Required action -
Please transcribe the entries exactly and omit the images they contain.

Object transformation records
• • • •
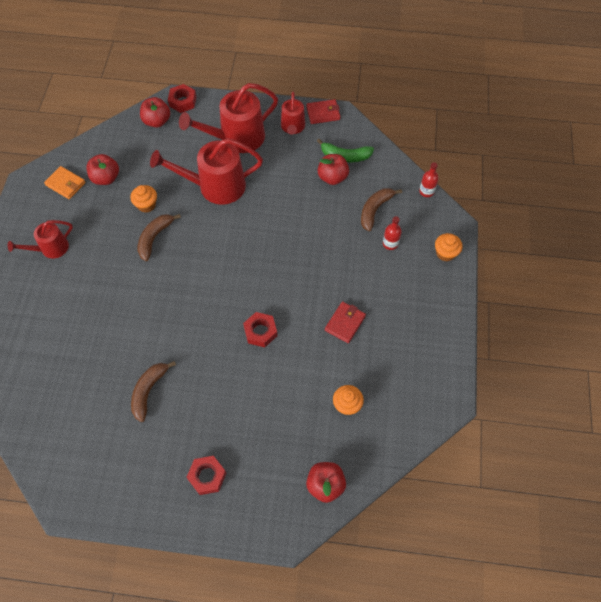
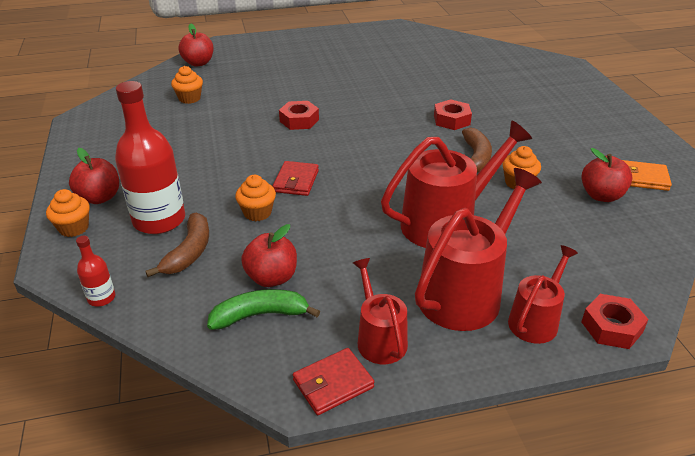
camera: 160 degrees right, 25 degrees down
(51, 248) = (580, 127): red watering can -> red watering can (536, 320)
(149, 391) = (382, 73): brown banana -> none
(157, 121) = (617, 282): red apple -> red apple (100, 197)
(207, 476) = (300, 51): red nut -> red nut (451, 120)
(326, 231) = (257, 213): none -> orange cupcake
(345, 323) = (206, 143): red wallet -> red wallet (296, 181)
(390, 243) = (159, 220): red bottle -> red bottle, size x2.20

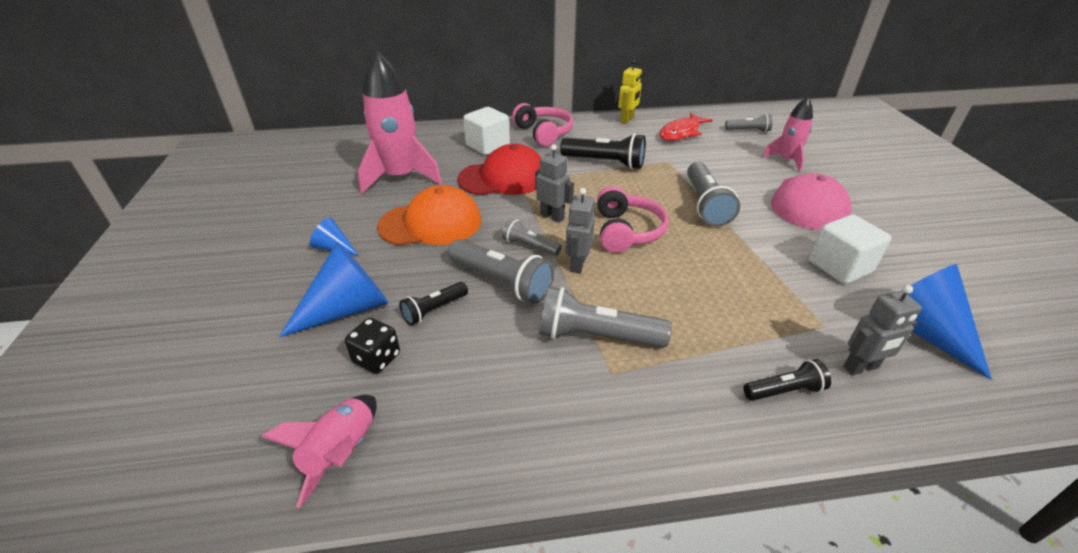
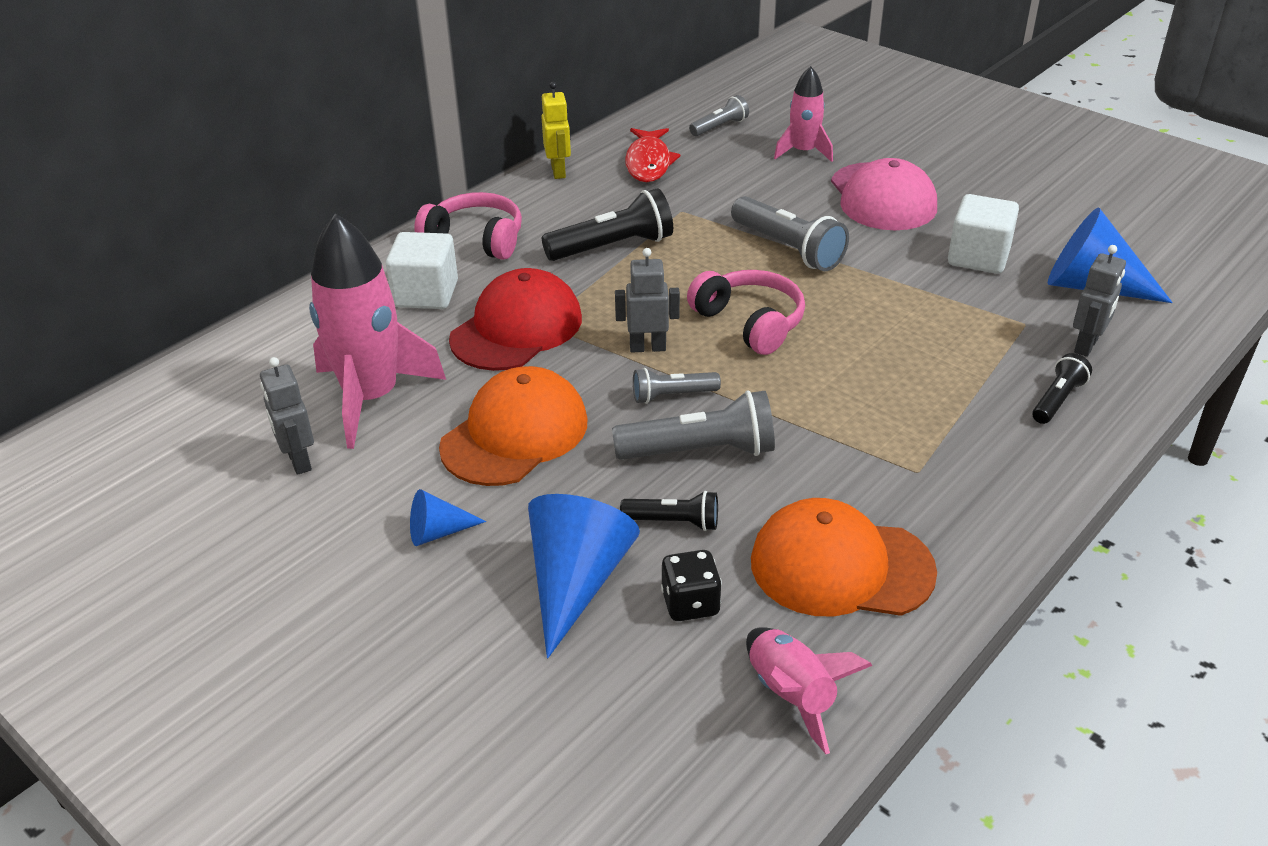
camera: 40 degrees left, 0 degrees up
(434, 310) = (674, 522): black flashlight -> black flashlight turned 90 degrees counterclockwise
(481, 397) = (841, 566): none -> orange cap
(577, 264) = (750, 387): grey robot -> grey robot (298, 461)
(596, 336) = (863, 447): grey flashlight -> none

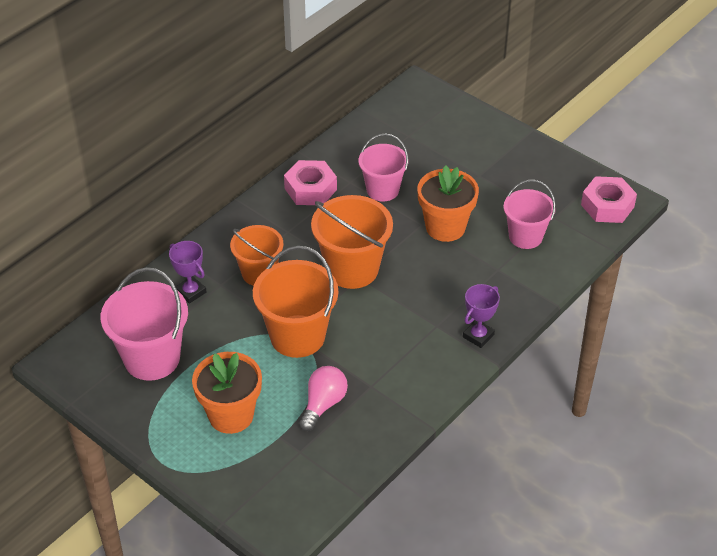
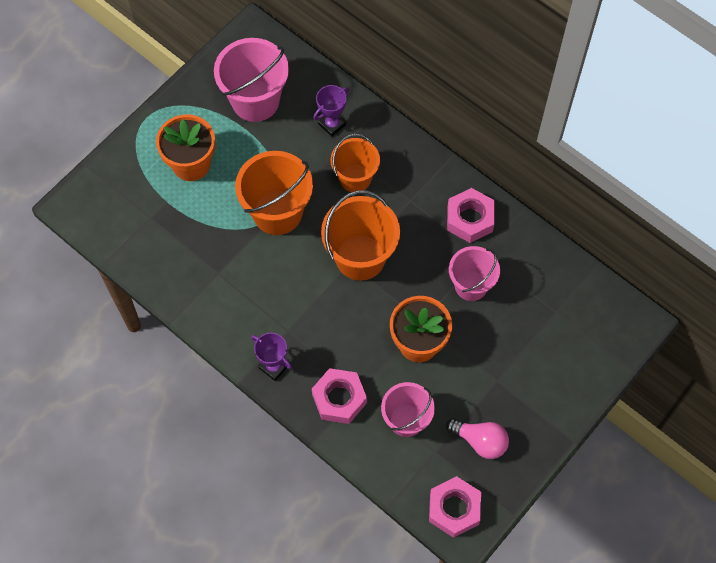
camera: 90 degrees right, 20 degrees up
(323, 404) = (199, 235): pink light bulb -> pink light bulb (480, 441)
(508, 285) = (339, 399): none -> pink nut

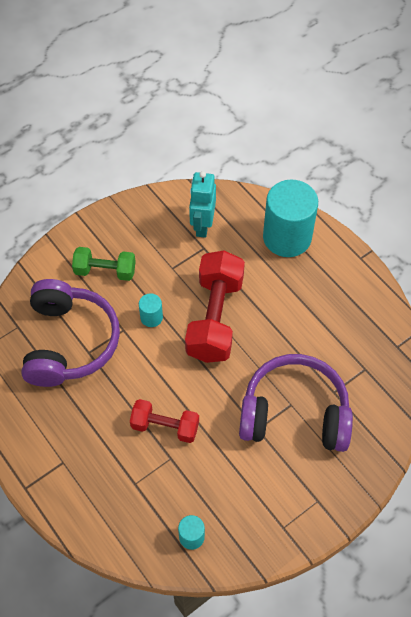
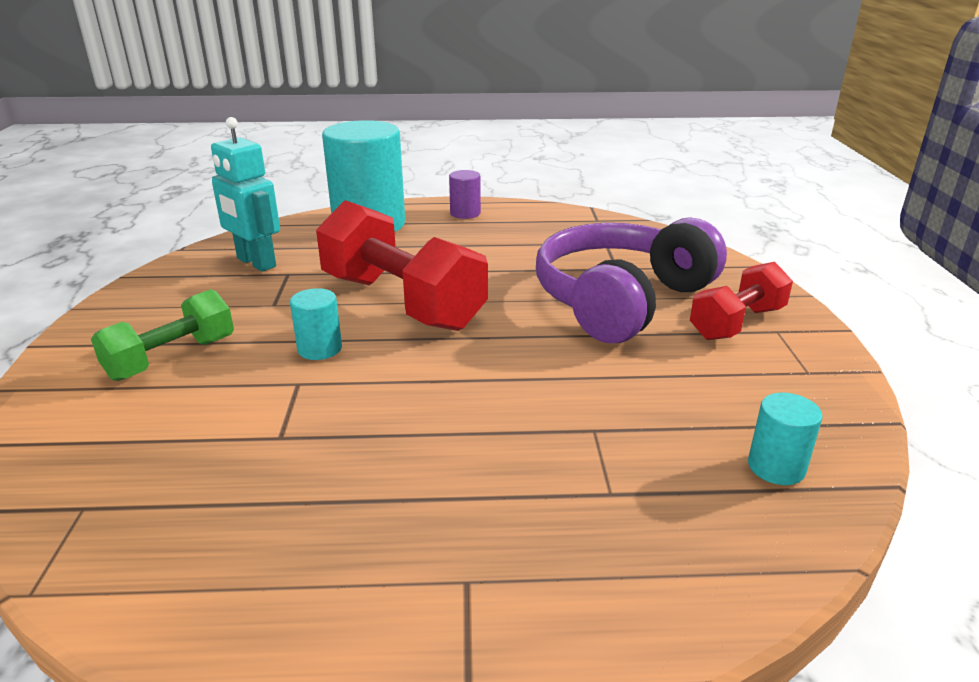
camera: 55 degrees left, 30 degrees down
(69, 342) = (226, 450): purple headphones -> none
(165, 426) = (527, 411): red dumbbell -> red dumbbell (737, 323)
(344, 272) = (465, 213): none -> purple cylinder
• • • •
Task result -
camera: 160 degrees right, 25 degrees down
(51, 248) = (580, 127): red watering can -> red watering can (536, 320)
(149, 391) = (382, 73): brown banana -> none
(157, 121) = (617, 282): red apple -> red apple (100, 197)
(207, 476) = (300, 51): red nut -> red nut (451, 120)
(326, 231) = (257, 213): none -> orange cupcake
(345, 323) = (206, 143): red wallet -> red wallet (296, 181)
(390, 243) = (159, 220): red bottle -> red bottle, size x2.20

camera: 40 degrees left, 0 degrees up
(434, 310) = (674, 522): black flashlight -> black flashlight turned 90 degrees counterclockwise
(481, 397) = (841, 566): none -> orange cap
(577, 264) = (750, 387): grey robot -> grey robot (298, 461)
(596, 336) = (863, 447): grey flashlight -> none

camera: 90 degrees right, 20 degrees up
(323, 404) = (199, 235): pink light bulb -> pink light bulb (480, 441)
(508, 285) = (339, 399): none -> pink nut

camera: 55 degrees left, 30 degrees down
(69, 342) = (226, 450): purple headphones -> none
(165, 426) = (527, 411): red dumbbell -> red dumbbell (737, 323)
(344, 272) = (465, 213): none -> purple cylinder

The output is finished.